Data excerpts |
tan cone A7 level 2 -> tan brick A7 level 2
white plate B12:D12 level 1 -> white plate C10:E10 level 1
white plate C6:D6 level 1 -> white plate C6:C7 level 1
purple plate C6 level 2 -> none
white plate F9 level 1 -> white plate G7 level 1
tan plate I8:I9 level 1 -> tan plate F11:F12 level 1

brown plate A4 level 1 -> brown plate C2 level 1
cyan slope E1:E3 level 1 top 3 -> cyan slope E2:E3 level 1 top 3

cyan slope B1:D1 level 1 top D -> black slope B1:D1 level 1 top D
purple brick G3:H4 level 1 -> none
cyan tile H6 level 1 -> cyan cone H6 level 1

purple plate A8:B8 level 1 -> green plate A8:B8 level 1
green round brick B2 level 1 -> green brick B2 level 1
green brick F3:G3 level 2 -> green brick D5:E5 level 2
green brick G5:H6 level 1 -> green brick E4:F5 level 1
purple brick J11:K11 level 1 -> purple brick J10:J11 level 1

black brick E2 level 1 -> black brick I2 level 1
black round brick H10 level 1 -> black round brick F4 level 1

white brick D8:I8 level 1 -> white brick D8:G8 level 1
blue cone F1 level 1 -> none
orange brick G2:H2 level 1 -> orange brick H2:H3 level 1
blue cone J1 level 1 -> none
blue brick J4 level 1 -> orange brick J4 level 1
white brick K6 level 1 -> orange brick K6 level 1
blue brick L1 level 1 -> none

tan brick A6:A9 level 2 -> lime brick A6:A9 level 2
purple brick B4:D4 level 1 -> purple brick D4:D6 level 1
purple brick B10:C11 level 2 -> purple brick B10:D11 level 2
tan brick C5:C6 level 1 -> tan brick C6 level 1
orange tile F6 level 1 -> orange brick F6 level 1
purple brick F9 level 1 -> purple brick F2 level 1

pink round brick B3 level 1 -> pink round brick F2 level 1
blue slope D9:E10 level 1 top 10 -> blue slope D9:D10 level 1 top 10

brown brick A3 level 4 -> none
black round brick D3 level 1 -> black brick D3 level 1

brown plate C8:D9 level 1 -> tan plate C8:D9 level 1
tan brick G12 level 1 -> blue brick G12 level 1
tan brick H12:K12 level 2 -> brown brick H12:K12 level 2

Problem | Lines before the one containing "purple brick F9" stay out; reproduce that line and all the lines after it, through the end of the listing, exactly.

Answer to this task |
purple brick F9 level 1 -> purple brick F2 level 1

pink round brick B3 level 1 -> pink round brick F2 level 1
blue slope D9:E10 level 1 top 10 -> blue slope D9:D10 level 1 top 10

brown brick A3 level 4 -> none
black round brick D3 level 1 -> black brick D3 level 1

brown plate C8:D9 level 1 -> tan plate C8:D9 level 1
tan brick G12 level 1 -> blue brick G12 level 1
tan brick H12:K12 level 2 -> brown brick H12:K12 level 2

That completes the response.